━━━ Task material

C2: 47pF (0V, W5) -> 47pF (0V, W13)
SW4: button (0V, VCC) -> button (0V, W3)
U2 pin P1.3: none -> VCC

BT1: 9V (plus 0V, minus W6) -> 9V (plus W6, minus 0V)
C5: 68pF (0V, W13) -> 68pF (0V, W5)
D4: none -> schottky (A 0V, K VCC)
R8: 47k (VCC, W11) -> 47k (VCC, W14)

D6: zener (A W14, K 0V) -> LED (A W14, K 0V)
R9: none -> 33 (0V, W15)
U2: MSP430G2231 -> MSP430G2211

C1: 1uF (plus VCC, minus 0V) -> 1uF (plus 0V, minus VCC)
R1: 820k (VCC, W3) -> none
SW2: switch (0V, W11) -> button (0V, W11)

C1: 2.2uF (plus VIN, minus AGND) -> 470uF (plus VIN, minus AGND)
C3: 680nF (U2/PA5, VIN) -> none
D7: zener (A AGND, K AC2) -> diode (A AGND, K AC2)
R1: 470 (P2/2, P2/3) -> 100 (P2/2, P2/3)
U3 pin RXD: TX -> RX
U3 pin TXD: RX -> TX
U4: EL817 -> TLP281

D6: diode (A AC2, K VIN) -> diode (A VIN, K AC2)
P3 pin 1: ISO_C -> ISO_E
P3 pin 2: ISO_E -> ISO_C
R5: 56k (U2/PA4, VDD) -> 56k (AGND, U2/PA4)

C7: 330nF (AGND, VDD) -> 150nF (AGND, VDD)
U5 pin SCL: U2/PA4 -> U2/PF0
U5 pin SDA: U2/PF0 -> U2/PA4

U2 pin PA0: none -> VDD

━━━━━━

### Problem to solve
Report every line of the material above in which "plus" appears.

### Result of this exercise
BT1: 9V (plus 0V, minus W6) -> 9V (plus W6, minus 0V)
C1: 1uF (plus VCC, minus 0V) -> 1uF (plus 0V, minus VCC)
C1: 2.2uF (plus VIN, minus AGND) -> 470uF (plus VIN, minus AGND)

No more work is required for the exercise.